§ **Stored data**:

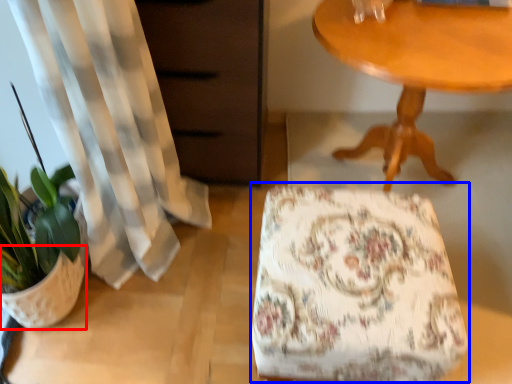
Question: Which object appears closest to the camera in this image, flowerpot (highlighted by a red box) or rocking chair (highlighted by a blue box)?

Choices:
 (A) flowerpot
 (B) rocking chair

Answer: (B)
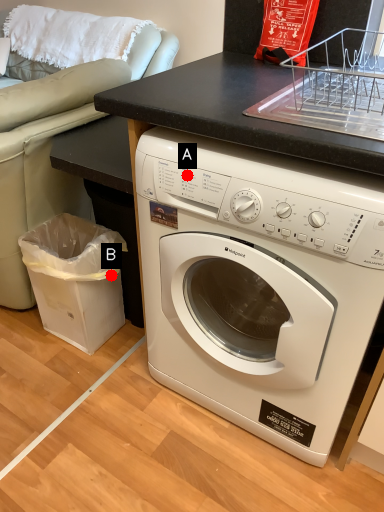
Question: Two points are circled on the image, labeled by A and B beside each circle. Which point is closer to the camera taking this photo?

Choices:
 (A) A is closer
 (B) B is closer

Answer: (A)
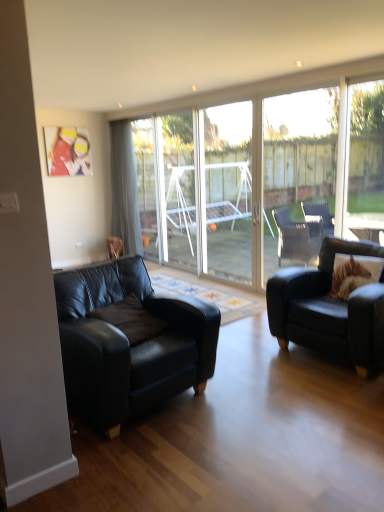
Question: Should I look upward or downward to see transparent glass screen door at center?

Choices:
 (A) down
 (B) up

Answer: (B)

Question: From the image's perspective, does gray fabric curtain at left appear lower than transparent glass door at center?

Choices:
 (A) yes
 (B) no

Answer: (B)

Question: Does gray fabric curtain at left have a greater height compared to transparent glass door at center?

Choices:
 (A) yes
 (B) no

Answer: (A)

Question: Can you confirm if gray fabric curtain at left is positioned to the right of transparent glass door at center?

Choices:
 (A) yes
 (B) no

Answer: (B)

Question: Is gray fabric curtain at left to the left of transparent glass door at center from the viewer's perspective?

Choices:
 (A) yes
 (B) no

Answer: (A)

Question: Would you say gray fabric curtain at left is a long distance from transparent glass door at center?

Choices:
 (A) yes
 (B) no

Answer: (B)

Question: Does gray fabric curtain at left have a greater width compared to transparent glass door at center?

Choices:
 (A) yes
 (B) no

Answer: (A)

Question: Is transparent glass screen door at center not inside brown textured pillow at right?

Choices:
 (A) yes
 (B) no

Answer: (A)

Question: Is brown textured pillow at right at the back of transparent glass screen door at center?

Choices:
 (A) yes
 (B) no

Answer: (B)

Question: Can you confirm if transparent glass screen door at center is smaller than brown textured pillow at right?

Choices:
 (A) no
 (B) yes

Answer: (A)

Question: Is brown textured pillow at right inside transparent glass screen door at center?

Choices:
 (A) yes
 (B) no

Answer: (B)

Question: Does transparent glass screen door at center lie in front of brown textured pillow at right?

Choices:
 (A) yes
 (B) no

Answer: (B)

Question: From the image's perspective, is transparent glass screen door at center beneath brown textured pillow at right?

Choices:
 (A) yes
 (B) no

Answer: (B)

Question: From a real-world perspective, is brown textured pillow at right below black leather couch at left, which is counted as the 1th studio couch, starting from the left?

Choices:
 (A) yes
 (B) no

Answer: (B)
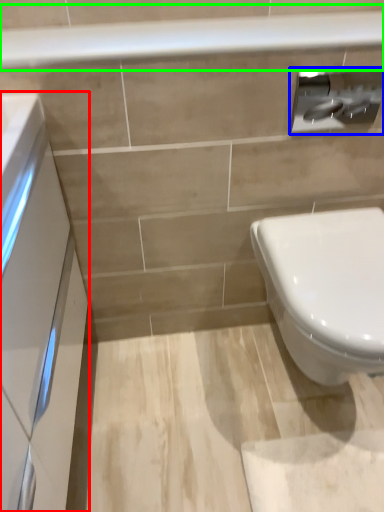
Question: Which object is the closest to the porcelain (highlighted by a red box)? Choose among these: toilet paper (highlighted by a blue box) or balustrade (highlighted by a green box).

Choices:
 (A) toilet paper
 (B) balustrade

Answer: (B)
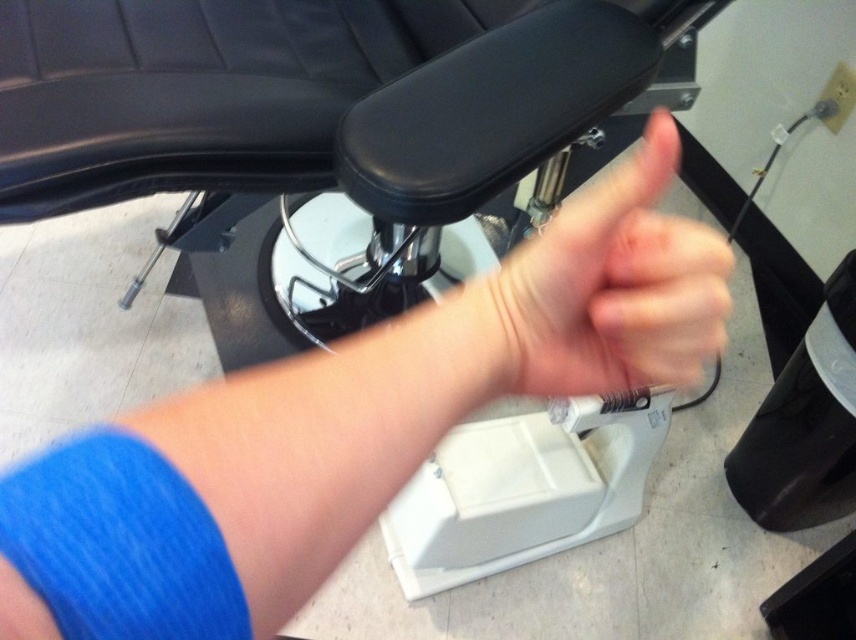
You are a technician in a clinic. You need to place a new sensor on the point at coordinate point (165,432). The sensor has a diameter of 2 inches. Can you determine if the sensor will fit at that location without overlapping any nearby objects?

The point at coordinate point (165,432) is 7.93 inches away from the camera. Since the sensor has a diameter of 2 inches, there is sufficient space to place it at that location without overlapping nearby objects.

You are a nurse checking the equipment in the room. You notice the blue fabric arm at center and the skinny white hand at center. Which object is smaller in size?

§ **WHAT IS BEING ASKED**: Give the part of the entries that opens with the line containing "Question: From the image's perspective, is" and closes with the line containing "The point at coordinate point (165,432) is" as a numbered list, both of those lines included and blank lines omitted. Leave the pictures out of the answer.

§ **ANSWER TO THIS EXERCISE**:
1. Question: From the image's perspective, is transparent glass screen door at center beneath brown textured pillow at right?
2. Choices:
3.  (A) yes
4.  (B) no
5. Answer: (B)
6. Question: From a real-world perspective, is brown textured pillow at right below black leather couch at left, which is counted as the 1th studio couch, starting from the left?
7. Choices:
8.  (A) yes
9.  (B) no
10. Answer: (B)
11. Question: Which object is the closest to the porcelain (highlighted by a red box)? Choose among these: toilet paper (highlighted by a blue box) or balustrade (highlighted by a green box).
12. Choices:
13.  (A) toilet paper
14.  (B) balustrade
15. Answer: (B)
16. You are a technician in a clinic. You need to place a new sensor on the point at coordinate point (165,432). The sensor has a diameter of 2 inches. Can you determine if the sensor will fit at that location without overlapping any nearby objects?
17. The point at coordinate point (165,432) is 7.93 inches away from the camera. Since the sensor has a diameter of 2 inches, there is sufficient space to place it at that location without overlapping nearby objects.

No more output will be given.